Output the listing below, keeping each line exactly as it stands.

**Supplied data**:
= Beginning of Section =

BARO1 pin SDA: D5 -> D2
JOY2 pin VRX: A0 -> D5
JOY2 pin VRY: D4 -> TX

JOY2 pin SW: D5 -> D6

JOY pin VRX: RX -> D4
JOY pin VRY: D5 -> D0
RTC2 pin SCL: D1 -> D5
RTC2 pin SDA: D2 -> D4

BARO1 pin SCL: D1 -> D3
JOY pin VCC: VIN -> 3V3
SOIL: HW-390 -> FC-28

= End of Section =

**Exercise answer**:
BARO1 pin SDA: D5 -> D2
JOY2 pin VRX: A0 -> D5
JOY2 pin VRY: D4 -> TX

JOY2 pin SW: D5 -> D6

JOY pin VRX: RX -> D4
JOY pin VRY: D5 -> D0
RTC2 pin SCL: D1 -> D5
RTC2 pin SDA: D2 -> D4

BARO1 pin SCL: D1 -> D3
JOY pin VCC: VIN -> 3V3
SOIL: HW-390 -> FC-28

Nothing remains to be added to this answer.